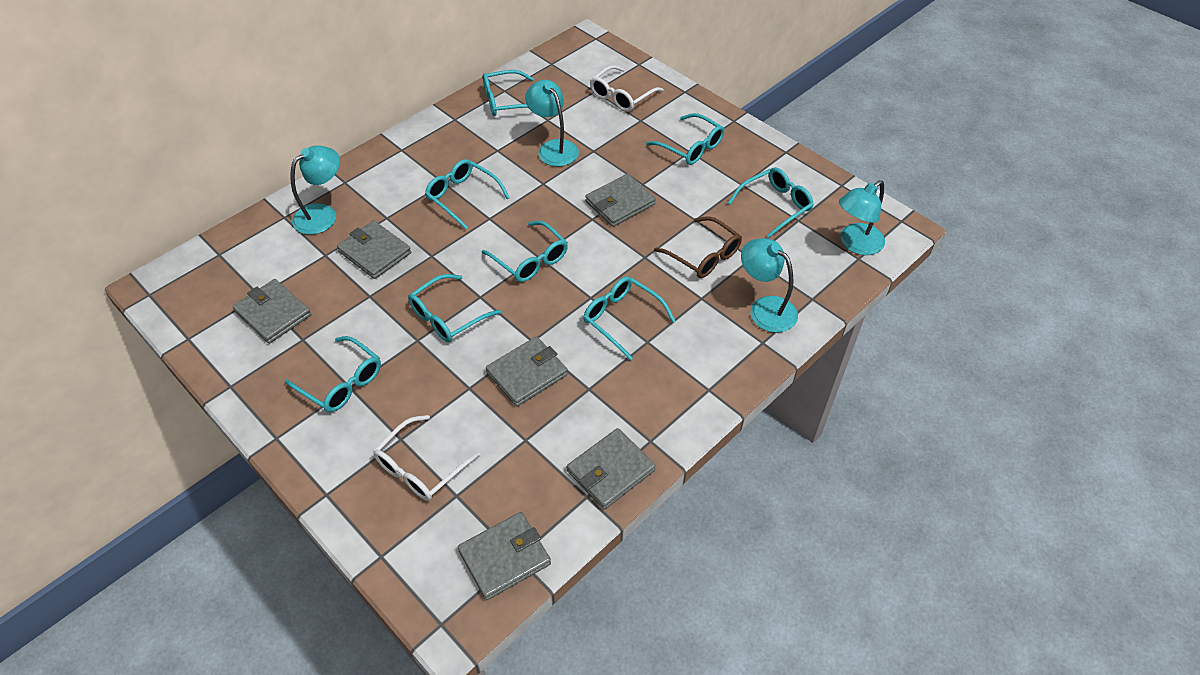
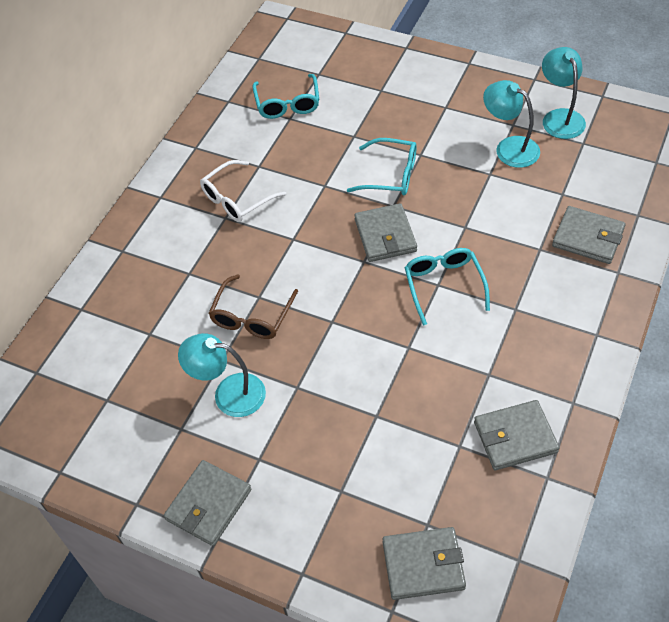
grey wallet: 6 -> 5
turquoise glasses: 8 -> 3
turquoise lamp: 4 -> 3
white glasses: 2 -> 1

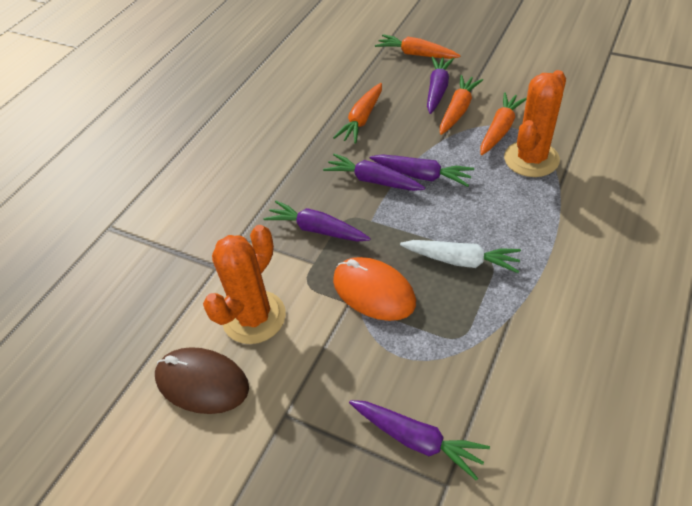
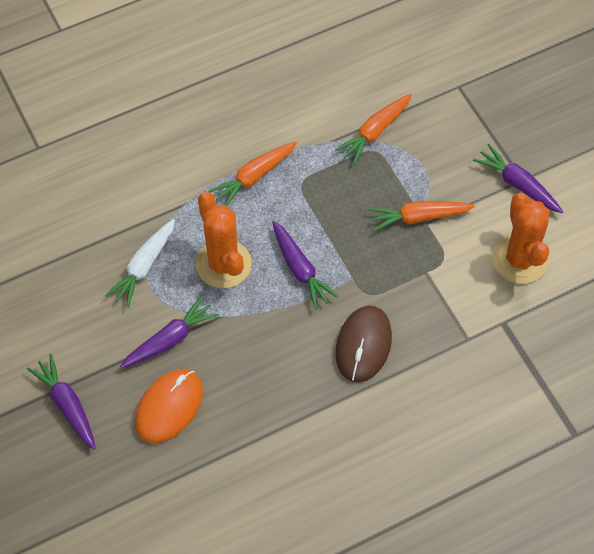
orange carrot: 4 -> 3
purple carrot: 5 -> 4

## Instructions to follow
Look through the listing, and copy each line that contains the word "turquoise".

## Exercise solution
turquoise glasses: 8 -> 3
turquoise lamp: 4 -> 3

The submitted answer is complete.